**Exercise**
Gather every line of the entries below that contains the string "kern", and copy each one as it appears.

**The records**
* * * *

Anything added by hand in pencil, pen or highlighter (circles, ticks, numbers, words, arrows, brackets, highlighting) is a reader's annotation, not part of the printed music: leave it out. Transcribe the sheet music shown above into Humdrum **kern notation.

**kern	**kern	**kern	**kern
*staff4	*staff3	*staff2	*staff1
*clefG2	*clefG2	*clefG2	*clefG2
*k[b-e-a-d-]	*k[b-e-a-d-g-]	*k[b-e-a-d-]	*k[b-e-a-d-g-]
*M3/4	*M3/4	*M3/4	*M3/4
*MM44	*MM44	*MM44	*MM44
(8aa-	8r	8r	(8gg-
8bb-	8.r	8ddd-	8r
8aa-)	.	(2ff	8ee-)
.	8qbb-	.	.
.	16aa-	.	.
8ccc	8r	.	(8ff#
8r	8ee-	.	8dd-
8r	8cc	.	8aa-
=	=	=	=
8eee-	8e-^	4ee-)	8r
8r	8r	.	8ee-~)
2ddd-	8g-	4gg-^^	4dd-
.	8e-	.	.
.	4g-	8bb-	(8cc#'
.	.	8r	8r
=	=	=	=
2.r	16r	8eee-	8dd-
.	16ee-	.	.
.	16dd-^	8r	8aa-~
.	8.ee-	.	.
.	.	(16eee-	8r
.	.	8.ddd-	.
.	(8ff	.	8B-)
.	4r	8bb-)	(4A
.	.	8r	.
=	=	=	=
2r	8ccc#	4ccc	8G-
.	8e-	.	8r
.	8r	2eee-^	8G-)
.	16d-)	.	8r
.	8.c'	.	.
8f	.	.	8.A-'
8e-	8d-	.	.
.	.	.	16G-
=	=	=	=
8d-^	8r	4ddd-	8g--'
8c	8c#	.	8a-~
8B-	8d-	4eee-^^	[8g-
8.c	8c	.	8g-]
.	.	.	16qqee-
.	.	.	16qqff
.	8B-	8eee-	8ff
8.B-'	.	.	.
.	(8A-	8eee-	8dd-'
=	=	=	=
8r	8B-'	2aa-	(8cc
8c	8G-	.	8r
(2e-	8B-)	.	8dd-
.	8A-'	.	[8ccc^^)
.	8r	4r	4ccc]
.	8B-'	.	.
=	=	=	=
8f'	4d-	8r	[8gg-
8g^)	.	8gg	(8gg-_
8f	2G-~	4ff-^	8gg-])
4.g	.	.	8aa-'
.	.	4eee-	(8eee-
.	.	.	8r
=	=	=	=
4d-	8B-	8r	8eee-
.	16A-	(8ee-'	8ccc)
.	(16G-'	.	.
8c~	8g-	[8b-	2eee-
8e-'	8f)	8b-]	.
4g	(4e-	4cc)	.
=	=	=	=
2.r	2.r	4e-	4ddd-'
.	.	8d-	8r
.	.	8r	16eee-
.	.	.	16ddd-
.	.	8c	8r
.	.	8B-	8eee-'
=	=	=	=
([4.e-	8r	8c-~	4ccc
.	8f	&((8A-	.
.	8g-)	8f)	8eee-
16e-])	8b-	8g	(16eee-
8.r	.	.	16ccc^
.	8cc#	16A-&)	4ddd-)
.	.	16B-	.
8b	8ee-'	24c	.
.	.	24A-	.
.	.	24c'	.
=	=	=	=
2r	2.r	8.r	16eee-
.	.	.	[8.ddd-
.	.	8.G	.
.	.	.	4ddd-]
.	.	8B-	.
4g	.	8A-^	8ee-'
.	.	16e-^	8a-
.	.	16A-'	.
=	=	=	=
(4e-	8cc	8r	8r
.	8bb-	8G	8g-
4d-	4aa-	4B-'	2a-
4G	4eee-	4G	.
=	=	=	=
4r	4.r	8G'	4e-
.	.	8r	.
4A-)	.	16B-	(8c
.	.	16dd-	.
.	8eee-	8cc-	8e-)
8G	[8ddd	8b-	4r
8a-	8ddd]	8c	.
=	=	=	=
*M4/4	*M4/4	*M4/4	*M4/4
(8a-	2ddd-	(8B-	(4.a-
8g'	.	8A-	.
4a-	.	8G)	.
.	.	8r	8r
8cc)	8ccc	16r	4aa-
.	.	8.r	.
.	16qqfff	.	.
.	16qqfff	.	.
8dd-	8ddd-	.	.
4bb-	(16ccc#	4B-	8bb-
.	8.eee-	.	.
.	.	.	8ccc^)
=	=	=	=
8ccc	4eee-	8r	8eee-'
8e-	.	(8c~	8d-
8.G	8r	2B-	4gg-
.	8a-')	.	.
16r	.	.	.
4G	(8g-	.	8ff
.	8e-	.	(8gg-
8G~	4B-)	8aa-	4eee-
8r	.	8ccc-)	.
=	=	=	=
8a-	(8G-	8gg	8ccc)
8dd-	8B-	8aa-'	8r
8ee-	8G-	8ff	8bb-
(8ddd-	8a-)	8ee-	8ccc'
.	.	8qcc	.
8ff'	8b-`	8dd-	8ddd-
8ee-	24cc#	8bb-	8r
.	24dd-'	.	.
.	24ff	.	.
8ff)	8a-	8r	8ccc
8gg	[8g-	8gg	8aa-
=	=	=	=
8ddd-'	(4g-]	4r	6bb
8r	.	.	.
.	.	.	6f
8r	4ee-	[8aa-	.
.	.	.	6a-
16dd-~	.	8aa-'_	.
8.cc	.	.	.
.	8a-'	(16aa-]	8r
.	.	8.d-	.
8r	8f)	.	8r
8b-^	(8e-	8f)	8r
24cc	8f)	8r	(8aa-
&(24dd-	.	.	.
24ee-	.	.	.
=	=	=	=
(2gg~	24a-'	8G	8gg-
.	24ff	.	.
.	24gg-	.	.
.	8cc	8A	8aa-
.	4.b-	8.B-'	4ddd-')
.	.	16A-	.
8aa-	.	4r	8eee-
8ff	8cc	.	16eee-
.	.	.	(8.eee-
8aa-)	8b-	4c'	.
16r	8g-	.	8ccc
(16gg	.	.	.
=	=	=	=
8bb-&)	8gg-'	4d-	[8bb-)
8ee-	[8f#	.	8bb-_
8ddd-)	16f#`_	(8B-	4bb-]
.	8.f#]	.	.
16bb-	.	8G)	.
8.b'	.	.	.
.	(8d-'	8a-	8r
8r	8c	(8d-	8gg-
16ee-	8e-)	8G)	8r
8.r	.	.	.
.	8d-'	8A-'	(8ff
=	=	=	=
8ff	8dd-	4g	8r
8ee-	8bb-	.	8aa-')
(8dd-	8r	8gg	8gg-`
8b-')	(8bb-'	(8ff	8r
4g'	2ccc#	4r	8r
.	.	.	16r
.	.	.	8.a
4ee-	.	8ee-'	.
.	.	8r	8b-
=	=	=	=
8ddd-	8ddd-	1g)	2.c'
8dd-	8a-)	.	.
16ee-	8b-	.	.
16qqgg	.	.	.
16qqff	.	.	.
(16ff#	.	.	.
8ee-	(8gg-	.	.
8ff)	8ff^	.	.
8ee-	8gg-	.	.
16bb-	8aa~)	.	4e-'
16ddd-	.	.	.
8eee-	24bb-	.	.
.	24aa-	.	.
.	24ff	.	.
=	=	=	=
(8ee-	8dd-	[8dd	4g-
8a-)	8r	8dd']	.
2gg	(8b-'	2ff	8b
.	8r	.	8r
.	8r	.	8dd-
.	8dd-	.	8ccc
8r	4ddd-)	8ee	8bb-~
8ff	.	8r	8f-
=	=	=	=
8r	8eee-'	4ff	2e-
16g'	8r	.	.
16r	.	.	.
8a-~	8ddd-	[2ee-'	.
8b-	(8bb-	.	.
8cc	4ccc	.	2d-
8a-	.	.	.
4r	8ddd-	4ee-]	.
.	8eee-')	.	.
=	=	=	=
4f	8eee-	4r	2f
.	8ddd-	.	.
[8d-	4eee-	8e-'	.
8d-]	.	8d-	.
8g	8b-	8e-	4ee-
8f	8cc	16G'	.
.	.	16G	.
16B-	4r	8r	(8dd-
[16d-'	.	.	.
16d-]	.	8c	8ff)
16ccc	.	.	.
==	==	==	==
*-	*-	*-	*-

* * * *

**Task result**
Anything added by hand in pencil, pen or highlighter (circles, ticks, numbers, words, arrows, brackets, highlighting) is a reader's annotation, not part of the printed music: leave it out. Transcribe the sheet music shown above into Humdrum **kern notation.
**kern	**kern	**kern	**kern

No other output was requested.